======== DATA SEGMENT ========
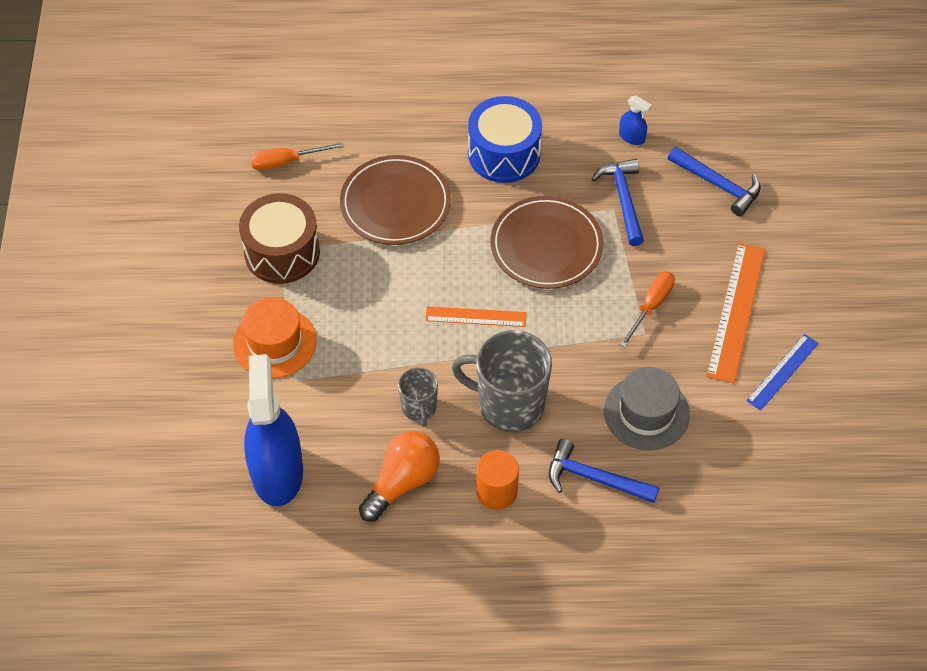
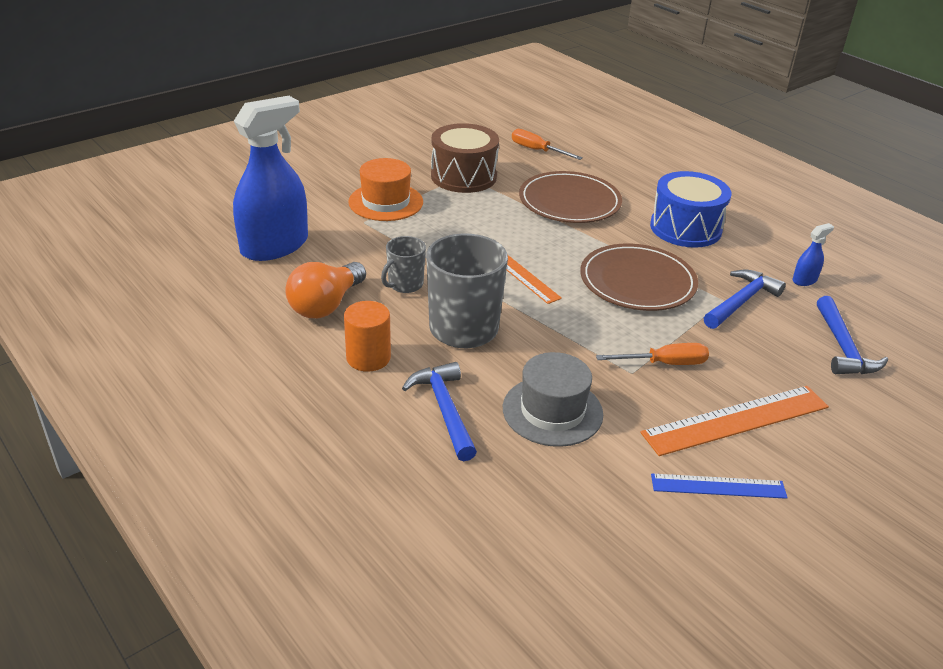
camera: 50 degrees right, 20 degrees down
(402, 482) = (326, 305): orange light bulb -> orange light bulb turned 120 degrees clockwise
(631, 137) = (804, 280): blue spray bottle -> blue spray bottle turned 120 degrees counterclockwise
========
• _PROMPT_
Print the full listing above again with exact wording and no images.

• _SOLUTION TO THE EXERCISE_
camera: 50 degrees right, 20 degrees down
(402, 482) = (326, 305): orange light bulb -> orange light bulb turned 120 degrees clockwise
(631, 137) = (804, 280): blue spray bottle -> blue spray bottle turned 120 degrees counterclockwise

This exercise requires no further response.